#### The problem
Please retype the data in full, exactly as given.
########
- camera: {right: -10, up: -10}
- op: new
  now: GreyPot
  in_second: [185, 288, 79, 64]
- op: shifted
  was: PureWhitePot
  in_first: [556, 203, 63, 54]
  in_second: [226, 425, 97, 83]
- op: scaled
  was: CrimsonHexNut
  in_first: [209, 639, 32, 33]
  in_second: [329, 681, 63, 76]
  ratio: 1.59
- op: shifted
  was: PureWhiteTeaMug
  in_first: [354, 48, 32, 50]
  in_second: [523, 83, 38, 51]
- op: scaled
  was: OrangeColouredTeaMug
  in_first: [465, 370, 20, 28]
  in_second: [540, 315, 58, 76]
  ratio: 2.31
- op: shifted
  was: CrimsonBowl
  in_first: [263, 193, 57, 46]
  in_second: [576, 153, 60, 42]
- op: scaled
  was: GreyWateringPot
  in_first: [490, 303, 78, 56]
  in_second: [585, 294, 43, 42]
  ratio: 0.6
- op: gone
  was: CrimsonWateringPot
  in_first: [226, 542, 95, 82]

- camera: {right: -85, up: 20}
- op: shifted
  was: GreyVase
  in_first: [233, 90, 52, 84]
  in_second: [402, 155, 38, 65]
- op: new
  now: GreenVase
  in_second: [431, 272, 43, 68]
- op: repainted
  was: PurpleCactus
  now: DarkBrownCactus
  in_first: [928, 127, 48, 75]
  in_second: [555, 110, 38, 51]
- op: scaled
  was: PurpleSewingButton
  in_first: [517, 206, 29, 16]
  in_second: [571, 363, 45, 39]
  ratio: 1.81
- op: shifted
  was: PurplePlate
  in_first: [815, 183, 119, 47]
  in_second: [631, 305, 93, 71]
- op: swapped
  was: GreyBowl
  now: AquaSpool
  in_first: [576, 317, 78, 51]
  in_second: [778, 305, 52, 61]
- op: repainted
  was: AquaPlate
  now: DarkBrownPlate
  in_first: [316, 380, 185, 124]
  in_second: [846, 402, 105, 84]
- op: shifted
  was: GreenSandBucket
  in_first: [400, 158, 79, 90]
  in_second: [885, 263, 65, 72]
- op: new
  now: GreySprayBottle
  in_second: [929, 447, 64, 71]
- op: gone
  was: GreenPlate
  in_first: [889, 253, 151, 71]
########
#### Output for this exercise
- camera: {right: -10, up: -10}
- op: new
  now: GreyPot
  in_second: [185, 288, 79, 64]
- op: shifted
  was: PureWhitePot
  in_first: [556, 203, 63, 54]
  in_second: [226, 425, 97, 83]
- op: scaled
  was: CrimsonHexNut
  in_first: [209, 639, 32, 33]
  in_second: [329, 681, 63, 76]
  ratio: 1.59
- op: shifted
  was: PureWhiteTeaMug
  in_first: [354, 48, 32, 50]
  in_second: [523, 83, 38, 51]
- op: scaled
  was: OrangeColouredTeaMug
  in_first: [465, 370, 20, 28]
  in_second: [540, 315, 58, 76]
  ratio: 2.31
- op: shifted
  was: CrimsonBowl
  in_first: [263, 193, 57, 46]
  in_second: [576, 153, 60, 42]
- op: scaled
  was: GreyWateringPot
  in_first: [490, 303, 78, 56]
  in_second: [585, 294, 43, 42]
  ratio: 0.6
- op: gone
  was: CrimsonWateringPot
  in_first: [226, 542, 95, 82]

- camera: {right: -85, up: 20}
- op: shifted
  was: GreyVase
  in_first: [233, 90, 52, 84]
  in_second: [402, 155, 38, 65]
- op: new
  now: GreenVase
  in_second: [431, 272, 43, 68]
- op: repainted
  was: PurpleCactus
  now: DarkBrownCactus
  in_first: [928, 127, 48, 75]
  in_second: [555, 110, 38, 51]
- op: scaled
  was: PurpleSewingButton
  in_first: [517, 206, 29, 16]
  in_second: [571, 363, 45, 39]
  ratio: 1.81
- op: shifted
  was: PurplePlate
  in_first: [815, 183, 119, 47]
  in_second: [631, 305, 93, 71]
- op: swapped
  was: GreyBowl
  now: AquaSpool
  in_first: [576, 317, 78, 51]
  in_second: [778, 305, 52, 61]
- op: repainted
  was: AquaPlate
  now: DarkBrownPlate
  in_first: [316, 380, 185, 124]
  in_second: [846, 402, 105, 84]
- op: shifted
  was: GreenSandBucket
  in_first: [400, 158, 79, 90]
  in_second: [885, 263, 65, 72]
- op: new
  now: GreySprayBottle
  in_second: [929, 447, 64, 71]
- op: gone
  was: GreenPlate
  in_first: [889, 253, 151, 71]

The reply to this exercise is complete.